▶ **SET TASK**: Could you write out every line of the listing below word for word, leaving out the pictures?

▶ **INFORMATION SHOWN**:
=-=-=-=-=

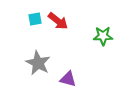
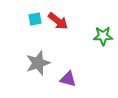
gray star: rotated 25 degrees clockwise
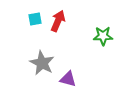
red arrow: rotated 105 degrees counterclockwise
gray star: moved 4 px right; rotated 25 degrees counterclockwise
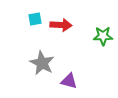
red arrow: moved 3 px right, 4 px down; rotated 70 degrees clockwise
purple triangle: moved 1 px right, 2 px down
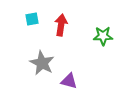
cyan square: moved 3 px left
red arrow: rotated 85 degrees counterclockwise
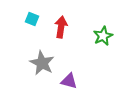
cyan square: rotated 32 degrees clockwise
red arrow: moved 2 px down
green star: rotated 24 degrees counterclockwise
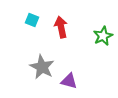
cyan square: moved 1 px down
red arrow: rotated 20 degrees counterclockwise
gray star: moved 4 px down
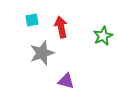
cyan square: rotated 32 degrees counterclockwise
gray star: moved 14 px up; rotated 25 degrees clockwise
purple triangle: moved 3 px left
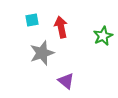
purple triangle: rotated 24 degrees clockwise
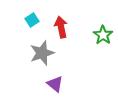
cyan square: rotated 24 degrees counterclockwise
green star: moved 1 px up; rotated 12 degrees counterclockwise
purple triangle: moved 11 px left, 3 px down
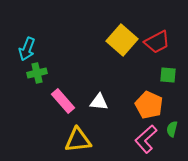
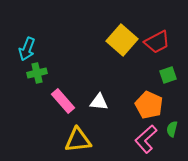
green square: rotated 24 degrees counterclockwise
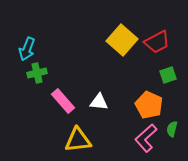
pink L-shape: moved 1 px up
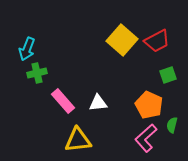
red trapezoid: moved 1 px up
white triangle: moved 1 px left, 1 px down; rotated 12 degrees counterclockwise
green semicircle: moved 4 px up
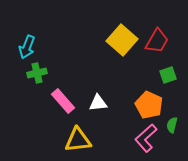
red trapezoid: rotated 32 degrees counterclockwise
cyan arrow: moved 2 px up
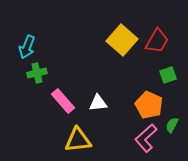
green semicircle: rotated 14 degrees clockwise
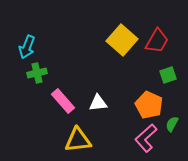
green semicircle: moved 1 px up
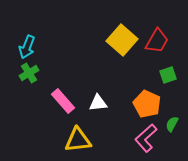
green cross: moved 8 px left; rotated 18 degrees counterclockwise
orange pentagon: moved 2 px left, 1 px up
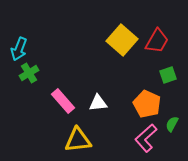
cyan arrow: moved 8 px left, 2 px down
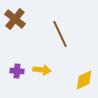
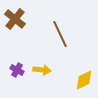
purple cross: moved 1 px up; rotated 24 degrees clockwise
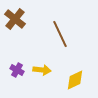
yellow diamond: moved 9 px left
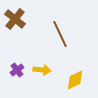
purple cross: rotated 24 degrees clockwise
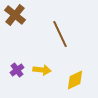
brown cross: moved 4 px up
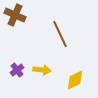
brown cross: rotated 15 degrees counterclockwise
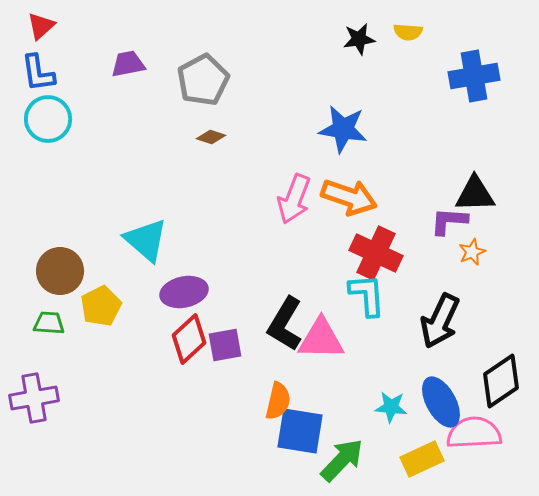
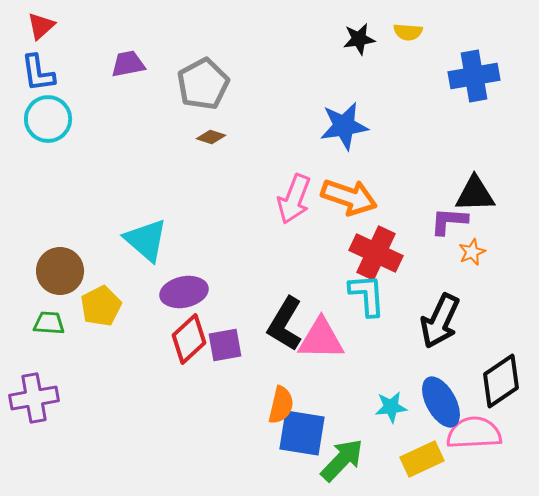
gray pentagon: moved 4 px down
blue star: moved 1 px right, 3 px up; rotated 18 degrees counterclockwise
orange semicircle: moved 3 px right, 4 px down
cyan star: rotated 12 degrees counterclockwise
blue square: moved 2 px right, 2 px down
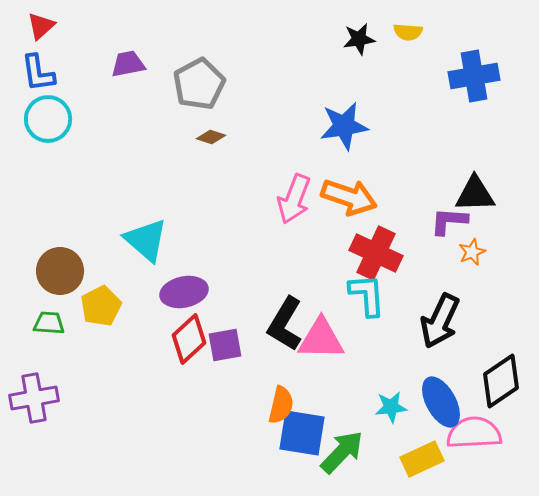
gray pentagon: moved 4 px left
green arrow: moved 8 px up
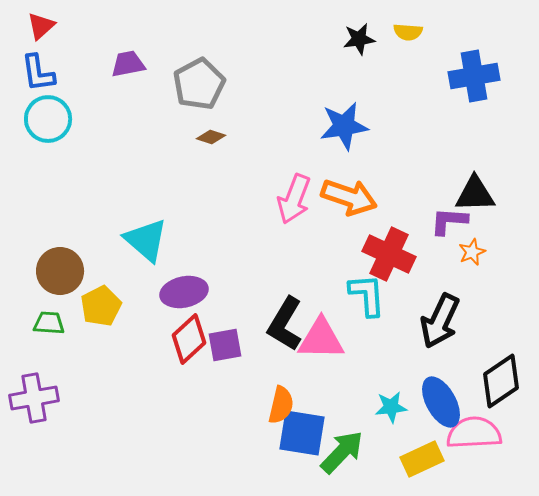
red cross: moved 13 px right, 1 px down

=-=-=-=-=

▶ **CORRECT ANSWER**:
gray star: rotated 25 degrees clockwise
red arrow: rotated 105 degrees counterclockwise
gray star: moved 4 px right; rotated 25 degrees counterclockwise
red arrow: moved 3 px right, 4 px down; rotated 70 degrees clockwise
purple triangle: moved 1 px right, 2 px down
cyan square: moved 3 px left
red arrow: rotated 85 degrees counterclockwise
cyan square: rotated 32 degrees clockwise
red arrow: moved 2 px down
green star: rotated 24 degrees counterclockwise
cyan square: moved 1 px down
red arrow: rotated 20 degrees counterclockwise
gray star: moved 4 px down
cyan square: rotated 32 degrees counterclockwise
gray star: moved 14 px up; rotated 25 degrees clockwise
purple triangle: moved 3 px left
purple triangle: rotated 24 degrees clockwise
cyan square: rotated 24 degrees counterclockwise
green star: moved 1 px up; rotated 12 degrees counterclockwise
purple triangle: moved 11 px left, 3 px down
green square: rotated 24 degrees counterclockwise
pink L-shape: moved 1 px up
red trapezoid: moved 1 px up
white triangle: moved 1 px left, 1 px down; rotated 12 degrees counterclockwise
green semicircle: moved 4 px up
red trapezoid: rotated 32 degrees counterclockwise
cyan arrow: moved 2 px up
green semicircle: rotated 14 degrees clockwise
green semicircle: moved 1 px up
green cross: moved 8 px left; rotated 18 degrees counterclockwise
orange pentagon: moved 2 px left, 1 px up
cyan arrow: moved 8 px left, 2 px down
purple cross: moved 1 px up; rotated 24 degrees clockwise
yellow diamond: moved 9 px left
purple cross: rotated 24 degrees clockwise
brown cross: moved 4 px up
brown cross: rotated 15 degrees counterclockwise
gray pentagon: moved 4 px down
blue star: moved 1 px right, 3 px up; rotated 18 degrees counterclockwise
orange semicircle: moved 3 px right, 4 px down
cyan star: rotated 12 degrees counterclockwise
blue square: moved 2 px right, 2 px down
gray pentagon: moved 4 px left
green arrow: moved 8 px up
red cross: moved 13 px right, 1 px down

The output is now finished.